───── Entries provided ─────

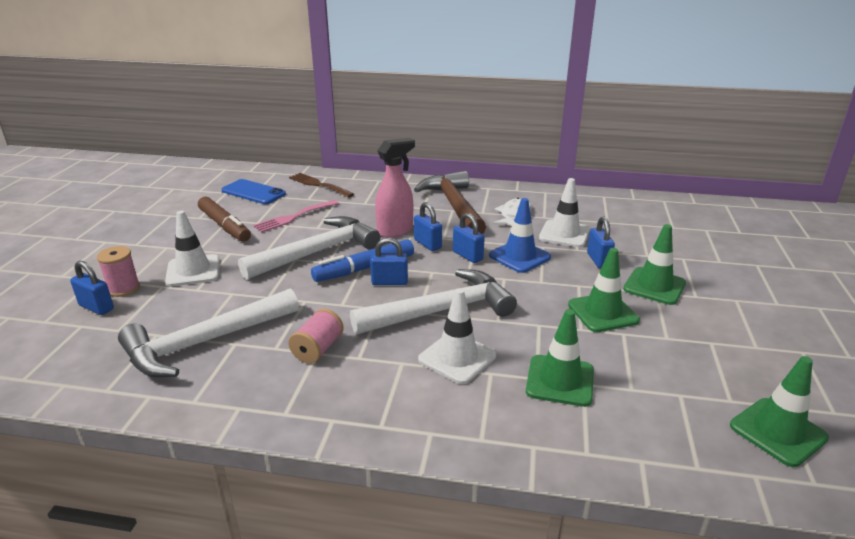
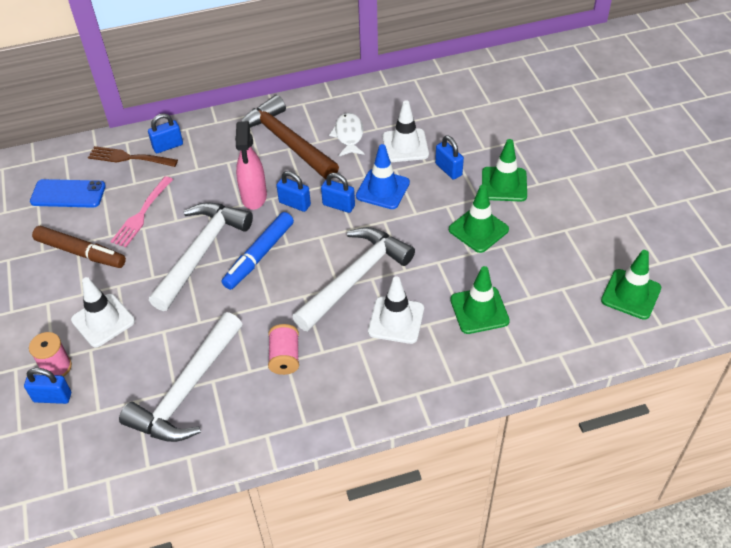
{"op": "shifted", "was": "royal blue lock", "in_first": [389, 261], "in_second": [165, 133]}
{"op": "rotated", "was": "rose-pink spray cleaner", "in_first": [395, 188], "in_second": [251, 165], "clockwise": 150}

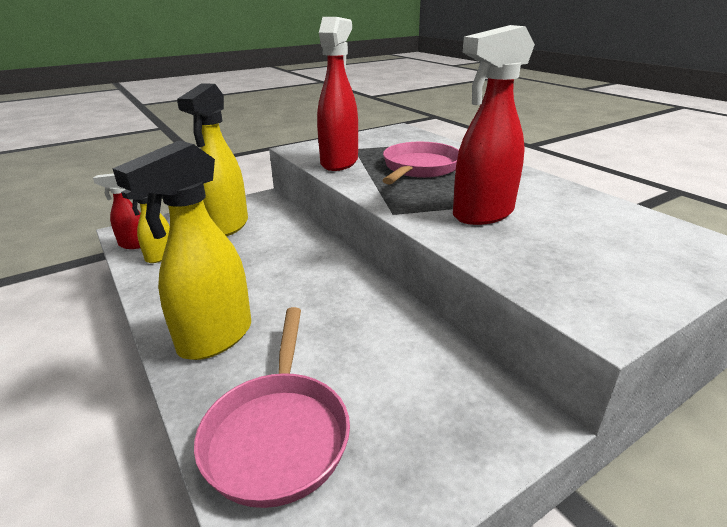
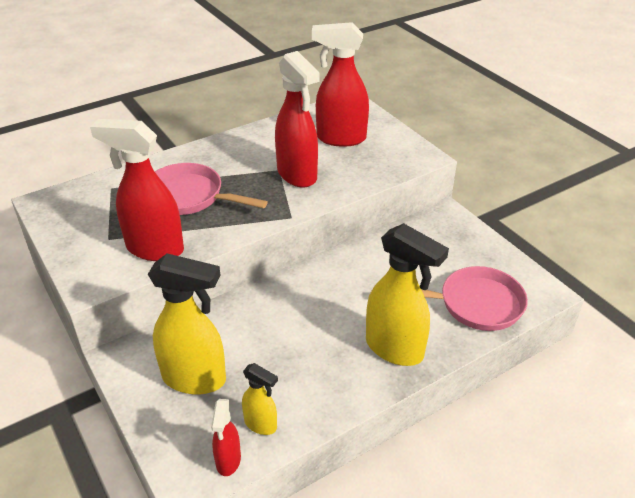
{"op": "new", "now": "red spray cleaner", "in_second": [340, 84]}

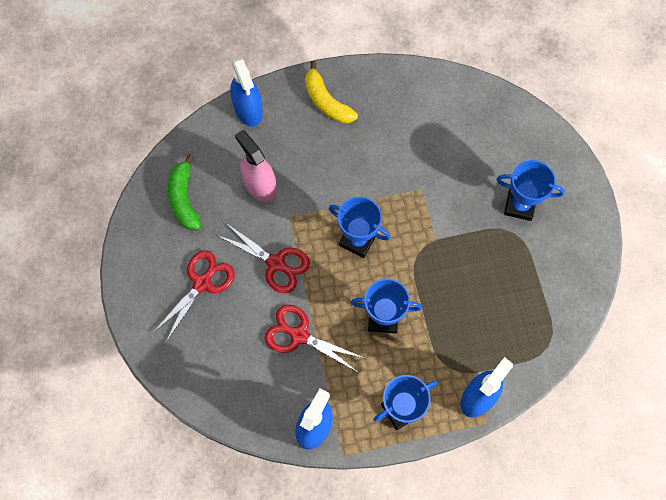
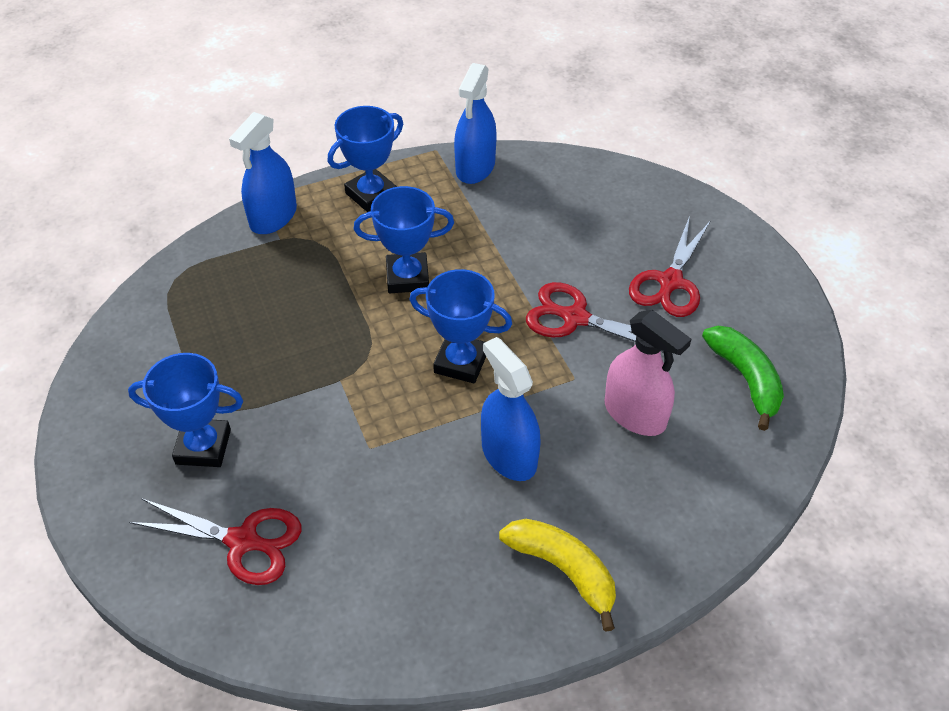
{"op": "shifted", "was": "royal blue spray cleaner", "in_first": [246, 92], "in_second": [511, 409]}
{"op": "shifted", "was": "red pair of scissors", "in_first": [315, 339], "in_second": [215, 541]}

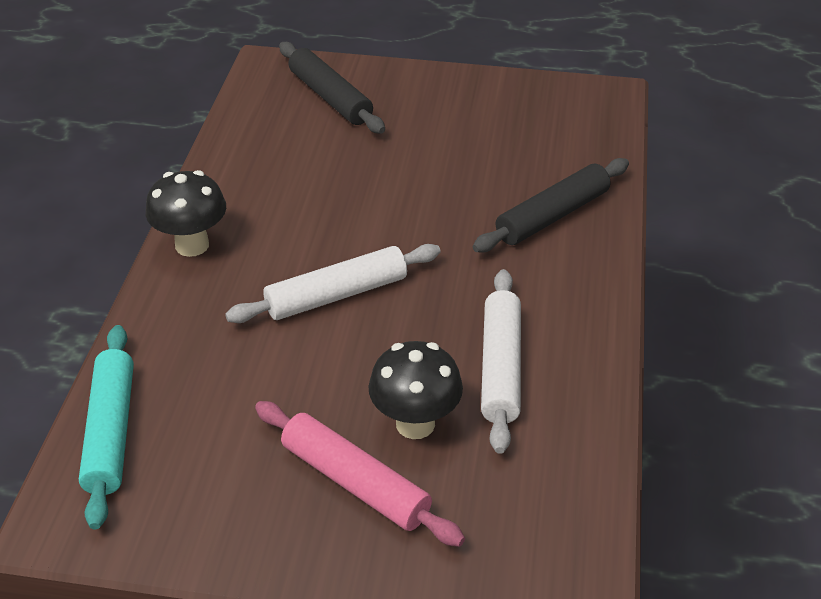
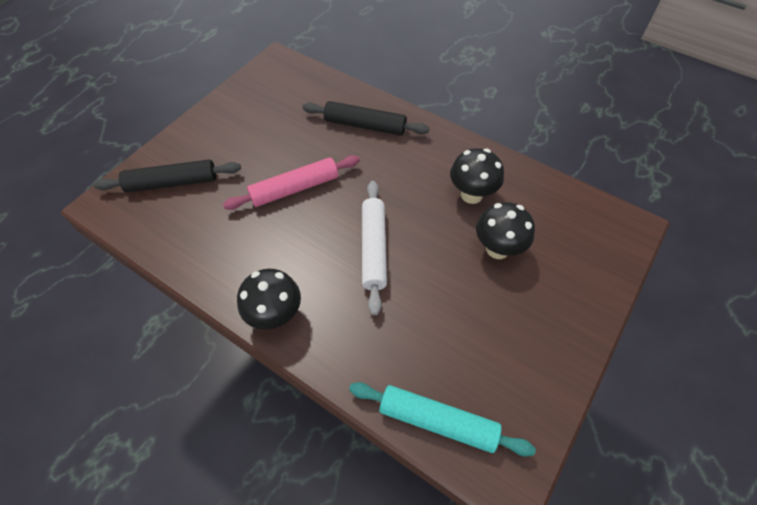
{"op": "shifted", "was": "rose-pink rolling pin", "in_first": [360, 474], "in_second": [291, 182]}
{"op": "swapped", "was": "white rolling pin", "now": "ebony mushroom", "in_first": [501, 361], "in_second": [477, 176]}
{"op": "rotated", "was": "ebony rolling pin", "in_first": [551, 205], "in_second": [366, 118], "clockwise": -60}

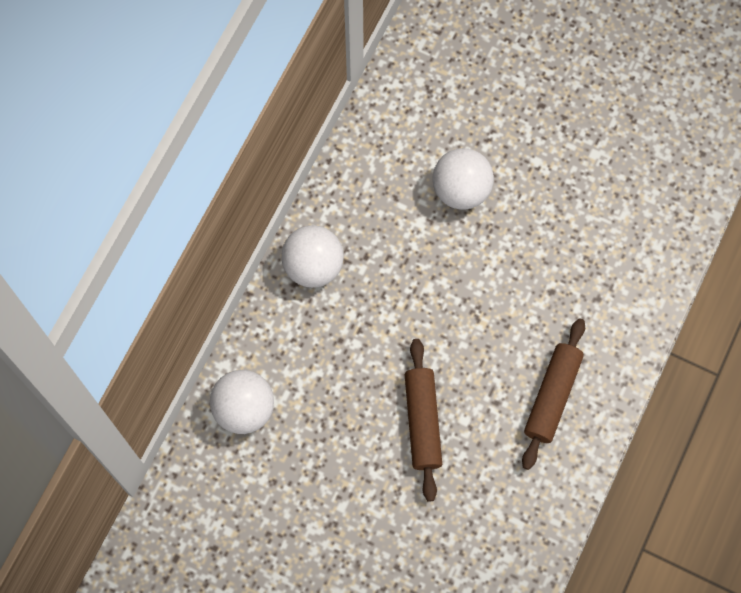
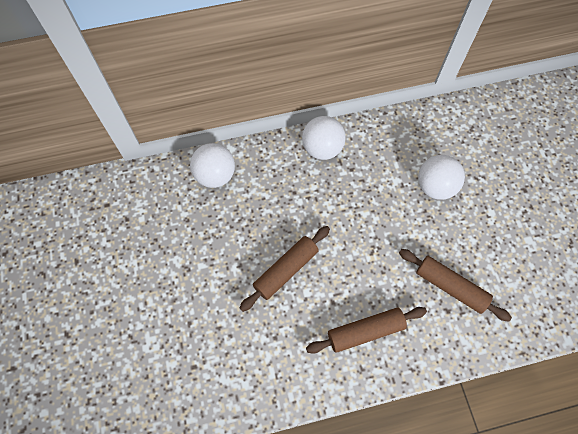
{"op": "new", "now": "brown rolling pin", "in_second": [455, 285]}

─────

Exercise objective
Copy all entries exactly; skip pictures.

Solution for this problem
{"op": "shifted", "was": "royal blue lock", "in_first": [389, 261], "in_second": [165, 133]}
{"op": "rotated", "was": "rose-pink spray cleaner", "in_first": [395, 188], "in_second": [251, 165], "clockwise": 150}

{"op": "new", "now": "red spray cleaner", "in_second": [340, 84]}

{"op": "shifted", "was": "royal blue spray cleaner", "in_first": [246, 92], "in_second": [511, 409]}
{"op": "shifted", "was": "red pair of scissors", "in_first": [315, 339], "in_second": [215, 541]}

{"op": "shifted", "was": "rose-pink rolling pin", "in_first": [360, 474], "in_second": [291, 182]}
{"op": "swapped", "was": "white rolling pin", "now": "ebony mushroom", "in_first": [501, 361], "in_second": [477, 176]}
{"op": "rotated", "was": "ebony rolling pin", "in_first": [551, 205], "in_second": [366, 118], "clockwise": -60}

{"op": "new", "now": "brown rolling pin", "in_second": [455, 285]}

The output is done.